* TASK DIRECTIONS:
From the first line to the last, write out the records exactly, leaving out images.

[RECORDS FOR PROCESSING Boundary: Start]

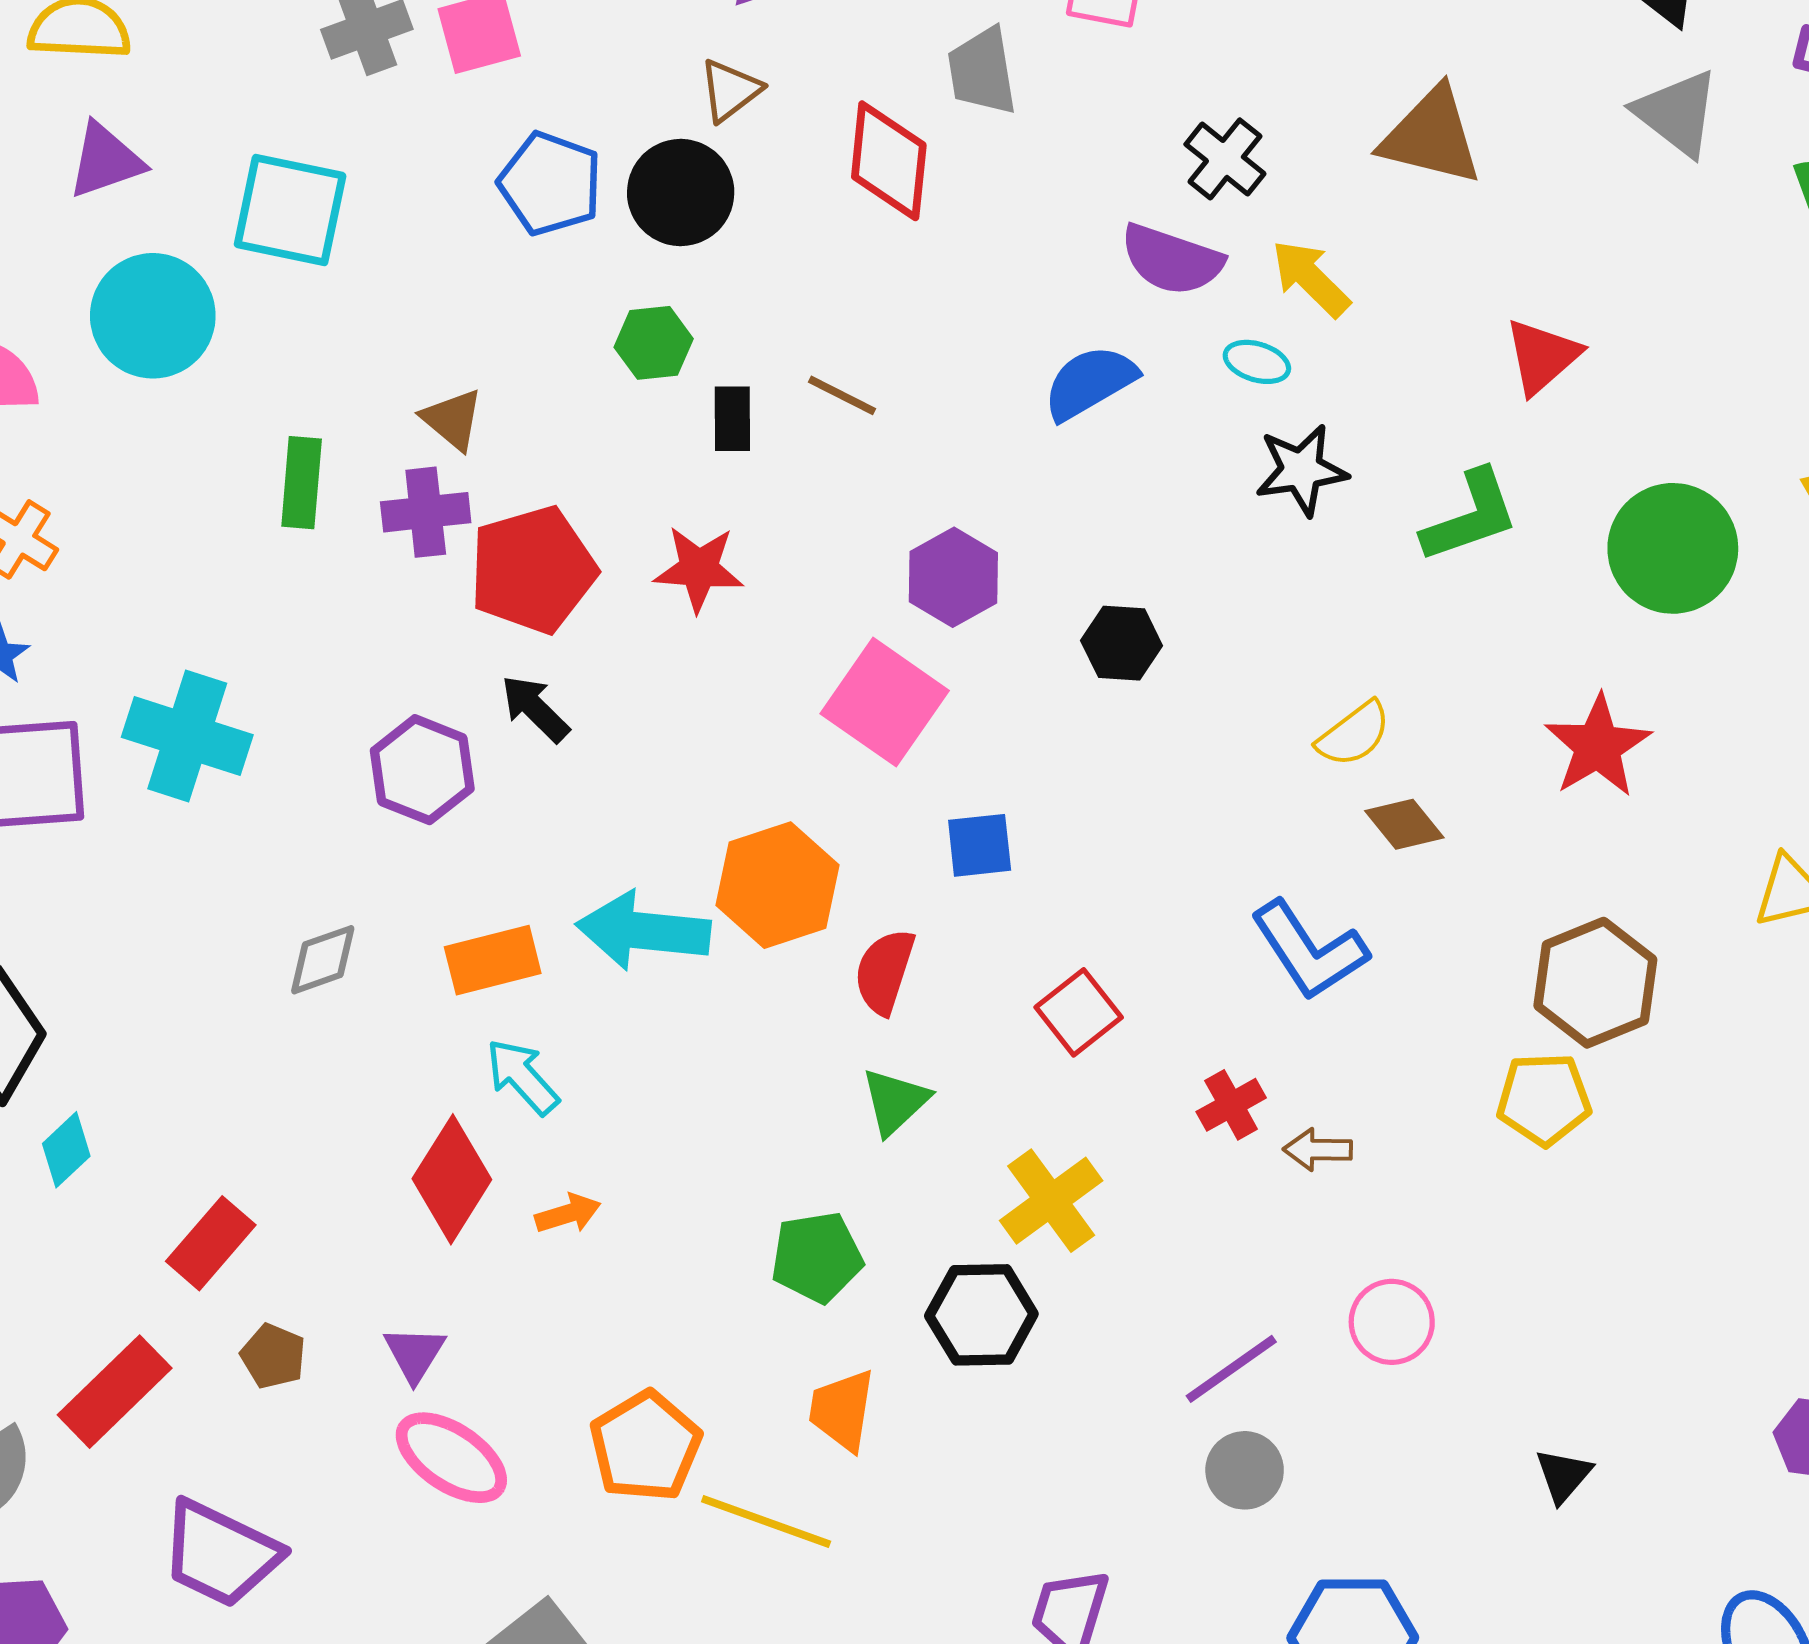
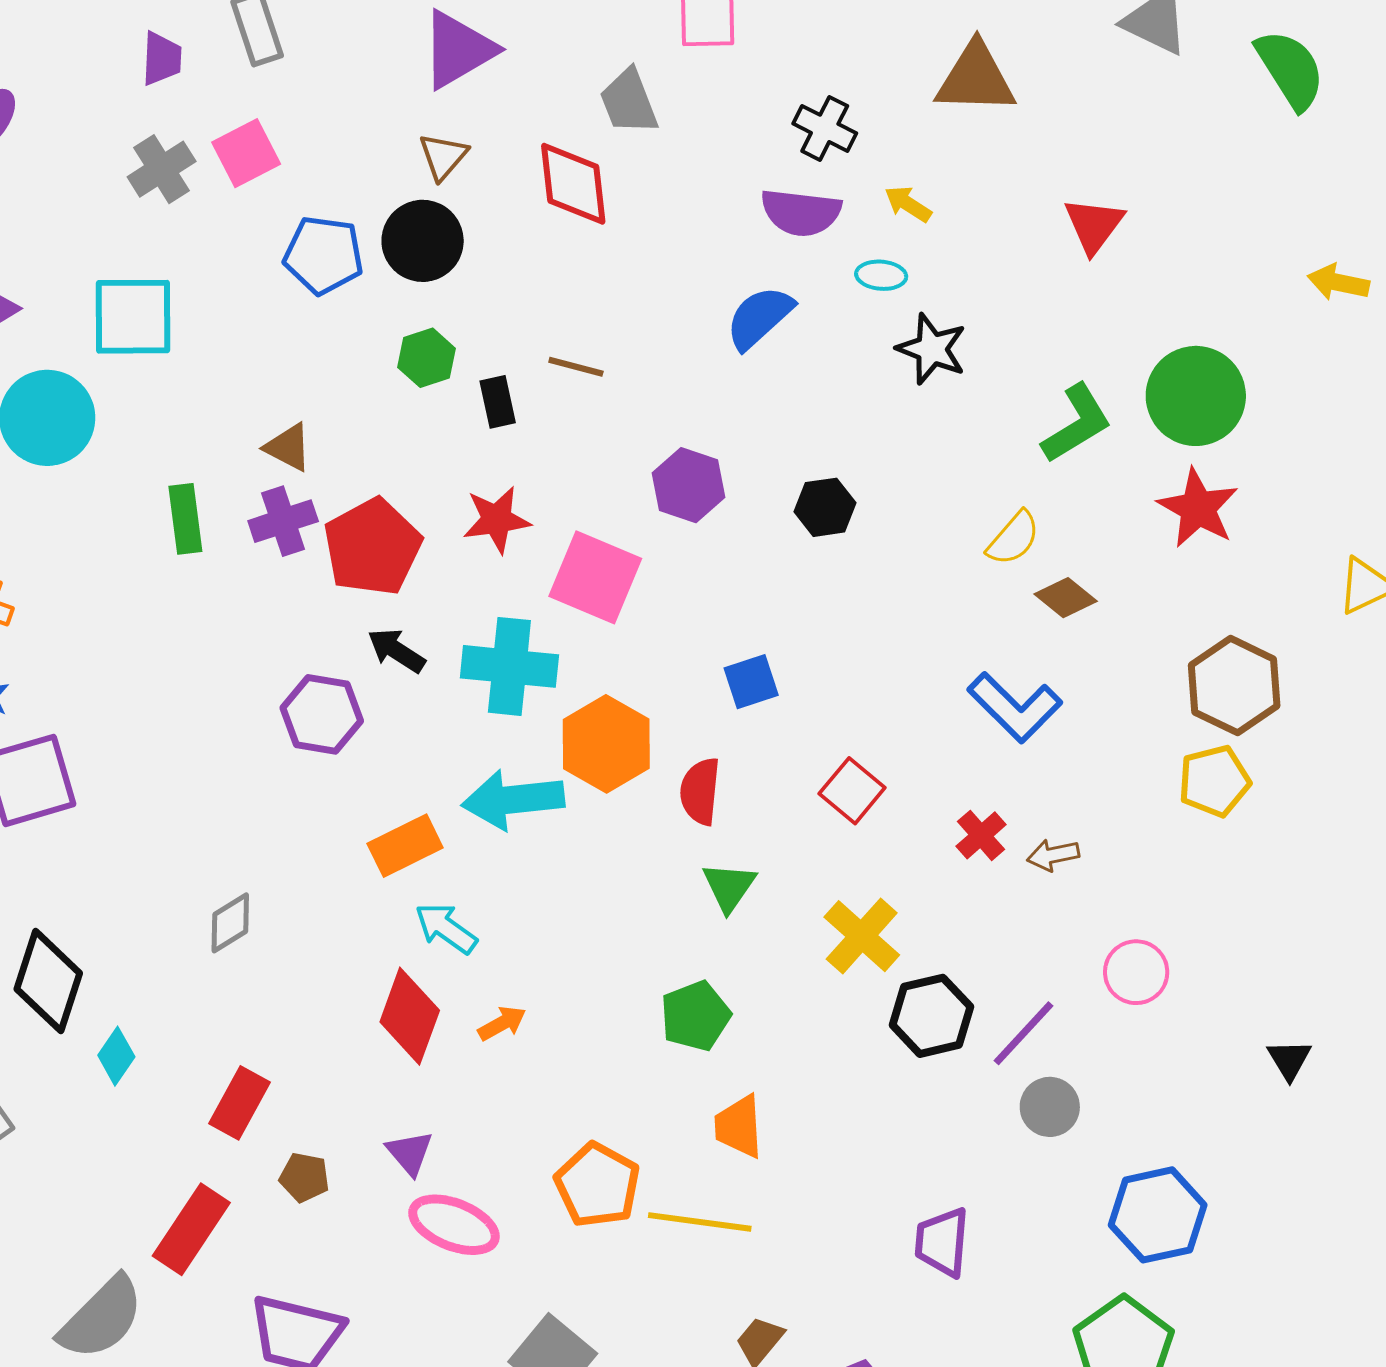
yellow arrow: (1311, 278) -> (908, 204), size x0.7
black star: (1301, 470) -> (932, 349), turned -30
green L-shape: (1470, 516) -> (1077, 424), moved
green circle: (1673, 548) -> (1196, 396), moved
pink square: (885, 702) -> (595, 577), moved
cyan cross: (187, 736) -> (509, 666), moved
gray diamond: (323, 960) -> (230, 923), moved
black hexagon: (981, 1315) -> (931, 1016), moved

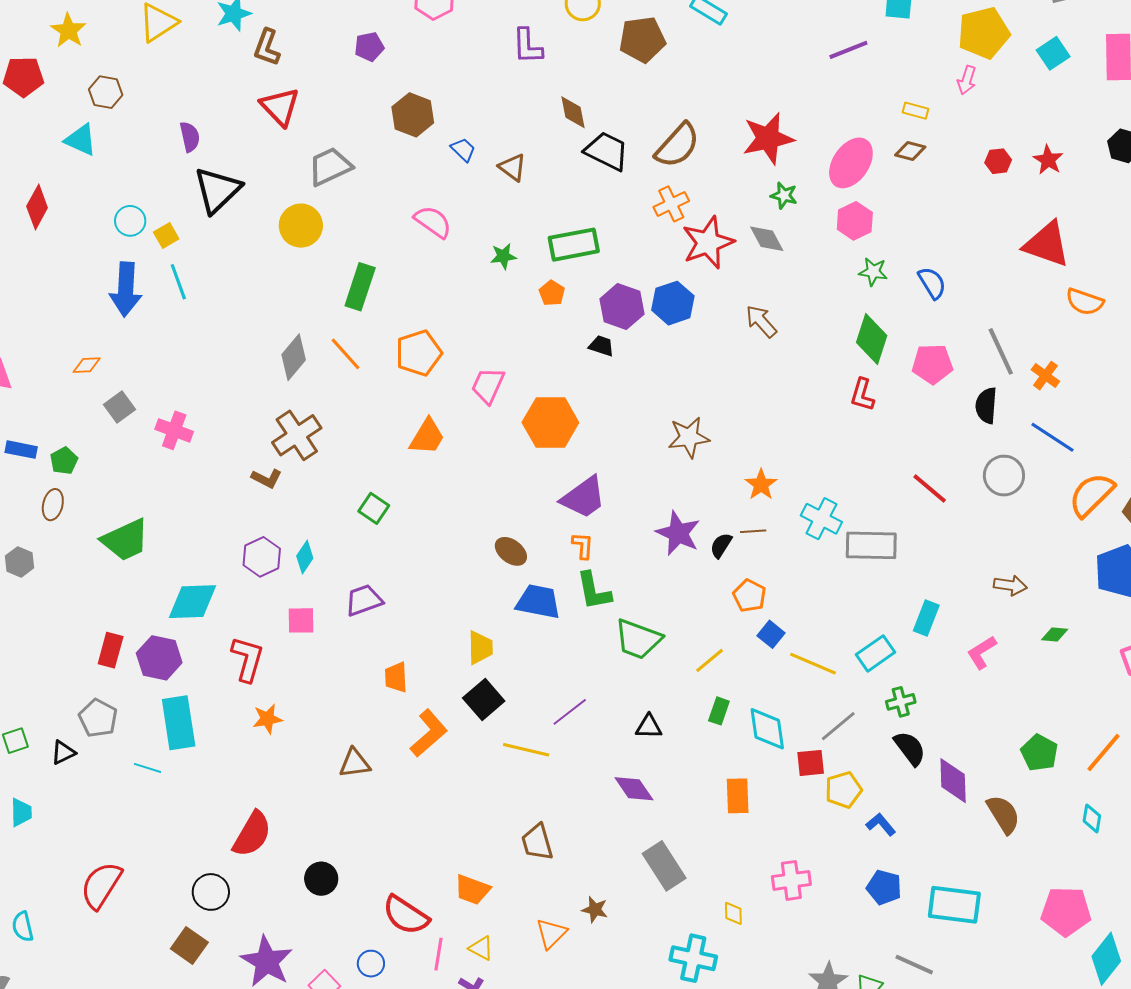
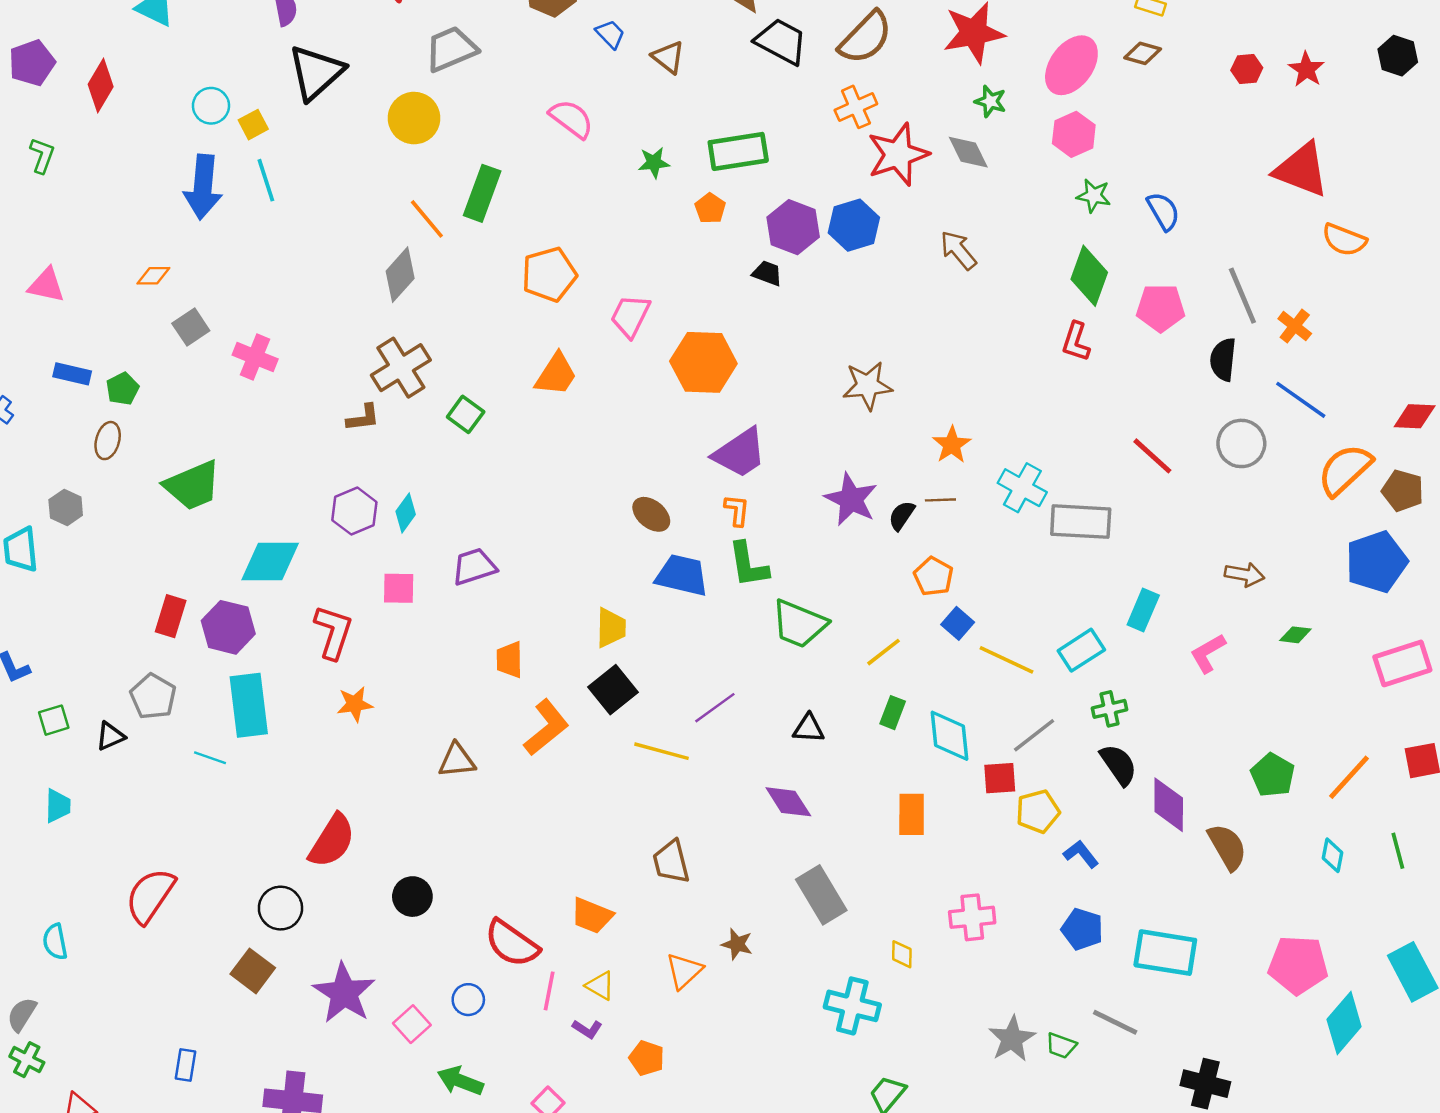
orange line: (345, 354) -> (427, 219), moved
brown L-shape: (267, 478) -> (363, 418), turned -36
green square: (374, 508) -> (466, 414), moved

[RECORDS FOR PROCESSING Boundary: End]

* ANSWER SPACE:
yellow arrow: (1311, 278) -> (908, 204), size x0.7
black star: (1301, 470) -> (932, 349), turned -30
green L-shape: (1470, 516) -> (1077, 424), moved
green circle: (1673, 548) -> (1196, 396), moved
pink square: (885, 702) -> (595, 577), moved
cyan cross: (187, 736) -> (509, 666), moved
gray diamond: (323, 960) -> (230, 923), moved
black hexagon: (981, 1315) -> (931, 1016), moved

orange line: (345, 354) -> (427, 219), moved
brown L-shape: (267, 478) -> (363, 418), turned -36
green square: (374, 508) -> (466, 414), moved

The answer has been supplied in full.